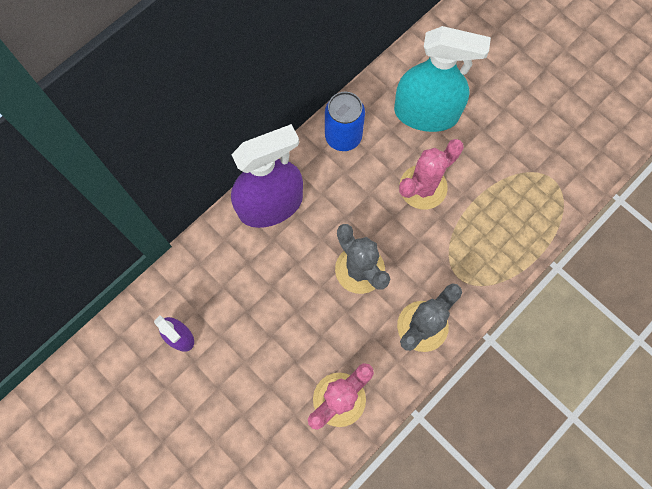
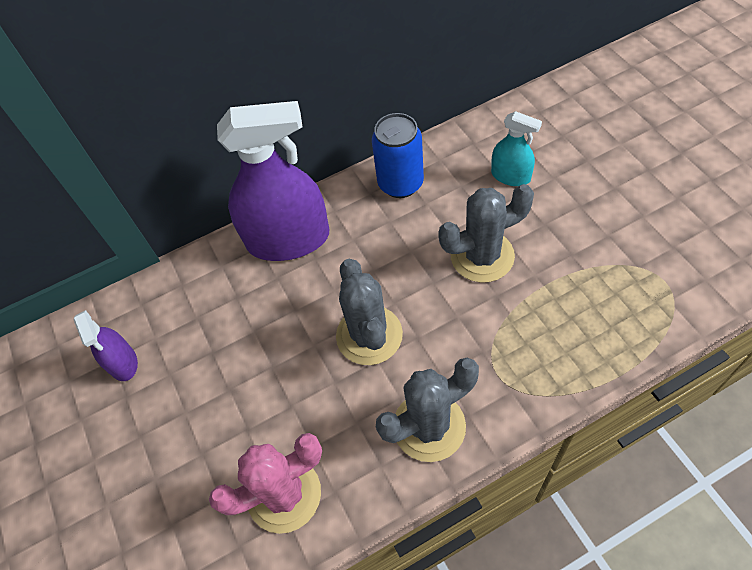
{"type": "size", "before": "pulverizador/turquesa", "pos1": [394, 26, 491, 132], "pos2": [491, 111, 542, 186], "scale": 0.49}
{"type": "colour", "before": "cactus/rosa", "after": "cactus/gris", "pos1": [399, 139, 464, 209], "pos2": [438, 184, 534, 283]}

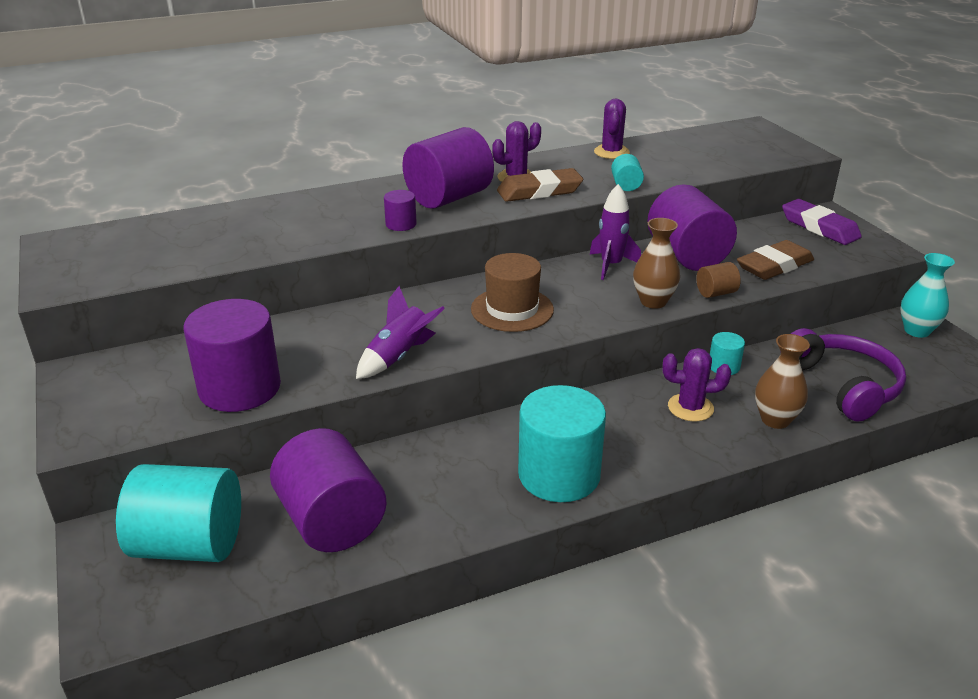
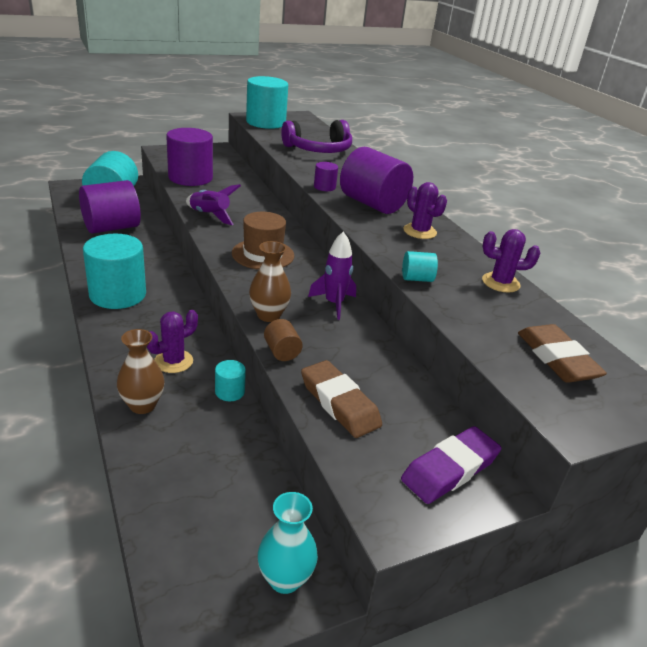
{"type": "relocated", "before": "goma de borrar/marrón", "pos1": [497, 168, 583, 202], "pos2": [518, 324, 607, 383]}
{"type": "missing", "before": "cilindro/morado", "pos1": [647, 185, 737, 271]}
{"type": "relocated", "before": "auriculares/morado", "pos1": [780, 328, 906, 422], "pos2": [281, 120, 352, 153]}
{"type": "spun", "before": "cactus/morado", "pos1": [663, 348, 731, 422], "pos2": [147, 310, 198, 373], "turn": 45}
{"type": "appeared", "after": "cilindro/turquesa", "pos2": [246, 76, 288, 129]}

————————

» **What to work on**
Set the listing down verbatim, excluding pictures.

» **Result**
{"type": "size", "before": "pulverizador/turquesa", "pos1": [394, 26, 491, 132], "pos2": [491, 111, 542, 186], "scale": 0.49}
{"type": "colour", "before": "cactus/rosa", "after": "cactus/gris", "pos1": [399, 139, 464, 209], "pos2": [438, 184, 534, 283]}

{"type": "relocated", "before": "goma de borrar/marrón", "pos1": [497, 168, 583, 202], "pos2": [518, 324, 607, 383]}
{"type": "missing", "before": "cilindro/morado", "pos1": [647, 185, 737, 271]}
{"type": "relocated", "before": "auriculares/morado", "pos1": [780, 328, 906, 422], "pos2": [281, 120, 352, 153]}
{"type": "spun", "before": "cactus/morado", "pos1": [663, 348, 731, 422], "pos2": [147, 310, 198, 373], "turn": 45}
{"type": "appeared", "after": "cilindro/turquesa", "pos2": [246, 76, 288, 129]}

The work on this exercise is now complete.